*** Dataset extract

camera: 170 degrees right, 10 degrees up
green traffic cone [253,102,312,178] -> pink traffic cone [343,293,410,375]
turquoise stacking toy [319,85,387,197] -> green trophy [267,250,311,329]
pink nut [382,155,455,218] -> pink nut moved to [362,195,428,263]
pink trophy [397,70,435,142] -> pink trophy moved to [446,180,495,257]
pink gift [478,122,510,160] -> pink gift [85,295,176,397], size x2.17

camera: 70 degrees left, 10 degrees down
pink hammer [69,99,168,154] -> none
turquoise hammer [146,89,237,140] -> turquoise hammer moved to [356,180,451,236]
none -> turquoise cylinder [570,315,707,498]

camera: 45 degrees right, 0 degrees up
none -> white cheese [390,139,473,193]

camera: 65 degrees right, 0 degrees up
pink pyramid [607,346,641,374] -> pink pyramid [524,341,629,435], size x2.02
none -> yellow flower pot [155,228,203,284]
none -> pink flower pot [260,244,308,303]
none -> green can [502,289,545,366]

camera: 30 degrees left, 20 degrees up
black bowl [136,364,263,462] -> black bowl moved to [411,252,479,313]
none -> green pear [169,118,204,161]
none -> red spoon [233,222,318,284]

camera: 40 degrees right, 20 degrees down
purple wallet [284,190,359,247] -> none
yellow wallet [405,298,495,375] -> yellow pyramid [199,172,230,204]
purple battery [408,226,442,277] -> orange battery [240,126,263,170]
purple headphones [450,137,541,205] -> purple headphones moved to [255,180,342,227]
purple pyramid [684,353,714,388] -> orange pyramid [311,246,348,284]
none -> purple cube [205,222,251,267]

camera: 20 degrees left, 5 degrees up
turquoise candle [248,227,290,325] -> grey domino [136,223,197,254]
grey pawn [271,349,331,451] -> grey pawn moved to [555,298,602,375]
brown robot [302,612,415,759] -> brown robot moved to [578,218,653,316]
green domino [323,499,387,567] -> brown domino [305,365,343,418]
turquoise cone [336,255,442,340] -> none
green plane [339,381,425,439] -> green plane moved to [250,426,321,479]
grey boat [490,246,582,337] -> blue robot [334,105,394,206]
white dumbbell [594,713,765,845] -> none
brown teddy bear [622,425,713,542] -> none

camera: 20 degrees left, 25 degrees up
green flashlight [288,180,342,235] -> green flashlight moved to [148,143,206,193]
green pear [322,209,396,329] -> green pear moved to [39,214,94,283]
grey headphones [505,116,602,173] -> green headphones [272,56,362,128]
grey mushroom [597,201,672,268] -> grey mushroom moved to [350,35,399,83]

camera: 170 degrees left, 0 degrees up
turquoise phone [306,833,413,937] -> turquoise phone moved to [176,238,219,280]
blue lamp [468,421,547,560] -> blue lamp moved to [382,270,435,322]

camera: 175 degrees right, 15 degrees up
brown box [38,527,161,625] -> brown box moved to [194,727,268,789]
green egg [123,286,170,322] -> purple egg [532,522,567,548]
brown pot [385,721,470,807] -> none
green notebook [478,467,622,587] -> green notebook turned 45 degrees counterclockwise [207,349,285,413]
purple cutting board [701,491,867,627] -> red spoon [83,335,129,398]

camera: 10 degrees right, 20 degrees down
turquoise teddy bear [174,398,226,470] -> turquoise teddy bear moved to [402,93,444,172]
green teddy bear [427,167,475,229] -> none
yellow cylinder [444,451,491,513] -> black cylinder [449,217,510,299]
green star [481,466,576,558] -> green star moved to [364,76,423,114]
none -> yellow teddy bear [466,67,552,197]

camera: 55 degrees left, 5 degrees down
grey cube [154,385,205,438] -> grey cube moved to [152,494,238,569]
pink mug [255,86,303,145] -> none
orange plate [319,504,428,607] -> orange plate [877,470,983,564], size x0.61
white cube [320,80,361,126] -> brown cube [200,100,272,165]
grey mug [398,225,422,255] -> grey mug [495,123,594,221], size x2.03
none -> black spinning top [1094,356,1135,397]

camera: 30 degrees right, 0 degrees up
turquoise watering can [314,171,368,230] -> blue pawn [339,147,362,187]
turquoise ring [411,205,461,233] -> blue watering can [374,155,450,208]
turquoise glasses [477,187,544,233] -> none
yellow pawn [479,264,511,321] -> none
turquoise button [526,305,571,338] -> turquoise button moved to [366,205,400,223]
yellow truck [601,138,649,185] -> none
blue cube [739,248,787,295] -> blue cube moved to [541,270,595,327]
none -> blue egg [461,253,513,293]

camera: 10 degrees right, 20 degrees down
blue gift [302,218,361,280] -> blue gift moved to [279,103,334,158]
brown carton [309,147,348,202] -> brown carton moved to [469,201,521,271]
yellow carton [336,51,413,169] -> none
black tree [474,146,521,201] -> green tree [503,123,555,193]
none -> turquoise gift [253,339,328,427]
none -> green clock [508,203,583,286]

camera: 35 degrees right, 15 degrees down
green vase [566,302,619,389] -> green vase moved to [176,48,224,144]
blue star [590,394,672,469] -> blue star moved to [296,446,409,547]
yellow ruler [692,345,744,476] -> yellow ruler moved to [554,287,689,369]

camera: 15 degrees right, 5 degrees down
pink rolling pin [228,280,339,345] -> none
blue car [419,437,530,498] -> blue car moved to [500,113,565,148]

******

▸ **Work order**: Repeat the entire listing exactly.

▸ **Answer to this problem**:
camera: 170 degrees right, 10 degrees up
green traffic cone [253,102,312,178] -> pink traffic cone [343,293,410,375]
turquoise stacking toy [319,85,387,197] -> green trophy [267,250,311,329]
pink nut [382,155,455,218] -> pink nut moved to [362,195,428,263]
pink trophy [397,70,435,142] -> pink trophy moved to [446,180,495,257]
pink gift [478,122,510,160] -> pink gift [85,295,176,397], size x2.17

camera: 70 degrees left, 10 degrees down
pink hammer [69,99,168,154] -> none
turquoise hammer [146,89,237,140] -> turquoise hammer moved to [356,180,451,236]
none -> turquoise cylinder [570,315,707,498]

camera: 45 degrees right, 0 degrees up
none -> white cheese [390,139,473,193]

camera: 65 degrees right, 0 degrees up
pink pyramid [607,346,641,374] -> pink pyramid [524,341,629,435], size x2.02
none -> yellow flower pot [155,228,203,284]
none -> pink flower pot [260,244,308,303]
none -> green can [502,289,545,366]

camera: 30 degrees left, 20 degrees up
black bowl [136,364,263,462] -> black bowl moved to [411,252,479,313]
none -> green pear [169,118,204,161]
none -> red spoon [233,222,318,284]

camera: 40 degrees right, 20 degrees down
purple wallet [284,190,359,247] -> none
yellow wallet [405,298,495,375] -> yellow pyramid [199,172,230,204]
purple battery [408,226,442,277] -> orange battery [240,126,263,170]
purple headphones [450,137,541,205] -> purple headphones moved to [255,180,342,227]
purple pyramid [684,353,714,388] -> orange pyramid [311,246,348,284]
none -> purple cube [205,222,251,267]

camera: 20 degrees left, 5 degrees up
turquoise candle [248,227,290,325] -> grey domino [136,223,197,254]
grey pawn [271,349,331,451] -> grey pawn moved to [555,298,602,375]
brown robot [302,612,415,759] -> brown robot moved to [578,218,653,316]
green domino [323,499,387,567] -> brown domino [305,365,343,418]
turquoise cone [336,255,442,340] -> none
green plane [339,381,425,439] -> green plane moved to [250,426,321,479]
grey boat [490,246,582,337] -> blue robot [334,105,394,206]
white dumbbell [594,713,765,845] -> none
brown teddy bear [622,425,713,542] -> none

camera: 20 degrees left, 25 degrees up
green flashlight [288,180,342,235] -> green flashlight moved to [148,143,206,193]
green pear [322,209,396,329] -> green pear moved to [39,214,94,283]
grey headphones [505,116,602,173] -> green headphones [272,56,362,128]
grey mushroom [597,201,672,268] -> grey mushroom moved to [350,35,399,83]

camera: 170 degrees left, 0 degrees up
turquoise phone [306,833,413,937] -> turquoise phone moved to [176,238,219,280]
blue lamp [468,421,547,560] -> blue lamp moved to [382,270,435,322]

camera: 175 degrees right, 15 degrees up
brown box [38,527,161,625] -> brown box moved to [194,727,268,789]
green egg [123,286,170,322] -> purple egg [532,522,567,548]
brown pot [385,721,470,807] -> none
green notebook [478,467,622,587] -> green notebook turned 45 degrees counterclockwise [207,349,285,413]
purple cutting board [701,491,867,627] -> red spoon [83,335,129,398]

camera: 10 degrees right, 20 degrees down
turquoise teddy bear [174,398,226,470] -> turquoise teddy bear moved to [402,93,444,172]
green teddy bear [427,167,475,229] -> none
yellow cylinder [444,451,491,513] -> black cylinder [449,217,510,299]
green star [481,466,576,558] -> green star moved to [364,76,423,114]
none -> yellow teddy bear [466,67,552,197]

camera: 55 degrees left, 5 degrees down
grey cube [154,385,205,438] -> grey cube moved to [152,494,238,569]
pink mug [255,86,303,145] -> none
orange plate [319,504,428,607] -> orange plate [877,470,983,564], size x0.61
white cube [320,80,361,126] -> brown cube [200,100,272,165]
grey mug [398,225,422,255] -> grey mug [495,123,594,221], size x2.03
none -> black spinning top [1094,356,1135,397]

camera: 30 degrees right, 0 degrees up
turquoise watering can [314,171,368,230] -> blue pawn [339,147,362,187]
turquoise ring [411,205,461,233] -> blue watering can [374,155,450,208]
turquoise glasses [477,187,544,233] -> none
yellow pawn [479,264,511,321] -> none
turquoise button [526,305,571,338] -> turquoise button moved to [366,205,400,223]
yellow truck [601,138,649,185] -> none
blue cube [739,248,787,295] -> blue cube moved to [541,270,595,327]
none -> blue egg [461,253,513,293]

camera: 10 degrees right, 20 degrees down
blue gift [302,218,361,280] -> blue gift moved to [279,103,334,158]
brown carton [309,147,348,202] -> brown carton moved to [469,201,521,271]
yellow carton [336,51,413,169] -> none
black tree [474,146,521,201] -> green tree [503,123,555,193]
none -> turquoise gift [253,339,328,427]
none -> green clock [508,203,583,286]

camera: 35 degrees right, 15 degrees down
green vase [566,302,619,389] -> green vase moved to [176,48,224,144]
blue star [590,394,672,469] -> blue star moved to [296,446,409,547]
yellow ruler [692,345,744,476] -> yellow ruler moved to [554,287,689,369]

camera: 15 degrees right, 5 degrees down
pink rolling pin [228,280,339,345] -> none
blue car [419,437,530,498] -> blue car moved to [500,113,565,148]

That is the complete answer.